TASK BRIEF >>
Starting at the top of the entries, restate word for word each line up to and including the one with "cyan 1x2 brick".

BEGIN

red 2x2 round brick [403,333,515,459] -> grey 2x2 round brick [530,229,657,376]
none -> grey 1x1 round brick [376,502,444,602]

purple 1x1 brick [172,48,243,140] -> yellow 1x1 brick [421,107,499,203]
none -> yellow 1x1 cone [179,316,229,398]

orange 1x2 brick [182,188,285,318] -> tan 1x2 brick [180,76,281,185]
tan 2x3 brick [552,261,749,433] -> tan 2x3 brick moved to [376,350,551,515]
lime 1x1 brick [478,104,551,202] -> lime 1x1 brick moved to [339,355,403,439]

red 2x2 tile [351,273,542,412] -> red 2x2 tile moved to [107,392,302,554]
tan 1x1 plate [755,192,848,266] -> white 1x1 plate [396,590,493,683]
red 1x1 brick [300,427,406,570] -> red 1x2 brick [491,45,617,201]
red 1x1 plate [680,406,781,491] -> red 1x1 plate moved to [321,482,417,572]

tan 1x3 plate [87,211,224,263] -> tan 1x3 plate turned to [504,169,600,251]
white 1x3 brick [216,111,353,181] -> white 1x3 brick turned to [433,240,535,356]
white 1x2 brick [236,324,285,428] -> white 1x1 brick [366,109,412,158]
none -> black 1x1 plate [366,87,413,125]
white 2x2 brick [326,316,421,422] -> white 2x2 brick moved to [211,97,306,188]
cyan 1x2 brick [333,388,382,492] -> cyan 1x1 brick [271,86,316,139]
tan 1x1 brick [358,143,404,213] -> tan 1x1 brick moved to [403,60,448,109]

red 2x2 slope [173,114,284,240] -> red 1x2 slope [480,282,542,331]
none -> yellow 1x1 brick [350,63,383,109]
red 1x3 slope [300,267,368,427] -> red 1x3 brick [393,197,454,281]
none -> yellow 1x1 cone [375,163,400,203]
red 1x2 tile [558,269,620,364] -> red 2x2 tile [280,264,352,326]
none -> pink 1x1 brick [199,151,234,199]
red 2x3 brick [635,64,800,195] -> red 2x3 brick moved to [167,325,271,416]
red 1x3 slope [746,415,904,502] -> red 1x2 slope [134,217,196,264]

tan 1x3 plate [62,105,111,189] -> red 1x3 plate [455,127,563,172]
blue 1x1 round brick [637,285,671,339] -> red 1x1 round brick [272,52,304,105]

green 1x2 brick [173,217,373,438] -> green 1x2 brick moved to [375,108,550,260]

END

RESPONSE TO THE EXERCISE >>
red 2x2 round brick [403,333,515,459] -> grey 2x2 round brick [530,229,657,376]
none -> grey 1x1 round brick [376,502,444,602]

purple 1x1 brick [172,48,243,140] -> yellow 1x1 brick [421,107,499,203]
none -> yellow 1x1 cone [179,316,229,398]

orange 1x2 brick [182,188,285,318] -> tan 1x2 brick [180,76,281,185]
tan 2x3 brick [552,261,749,433] -> tan 2x3 brick moved to [376,350,551,515]
lime 1x1 brick [478,104,551,202] -> lime 1x1 brick moved to [339,355,403,439]

red 2x2 tile [351,273,542,412] -> red 2x2 tile moved to [107,392,302,554]
tan 1x1 plate [755,192,848,266] -> white 1x1 plate [396,590,493,683]
red 1x1 brick [300,427,406,570] -> red 1x2 brick [491,45,617,201]
red 1x1 plate [680,406,781,491] -> red 1x1 plate moved to [321,482,417,572]

tan 1x3 plate [87,211,224,263] -> tan 1x3 plate turned to [504,169,600,251]
white 1x3 brick [216,111,353,181] -> white 1x3 brick turned to [433,240,535,356]
white 1x2 brick [236,324,285,428] -> white 1x1 brick [366,109,412,158]
none -> black 1x1 plate [366,87,413,125]
white 2x2 brick [326,316,421,422] -> white 2x2 brick moved to [211,97,306,188]
cyan 1x2 brick [333,388,382,492] -> cyan 1x1 brick [271,86,316,139]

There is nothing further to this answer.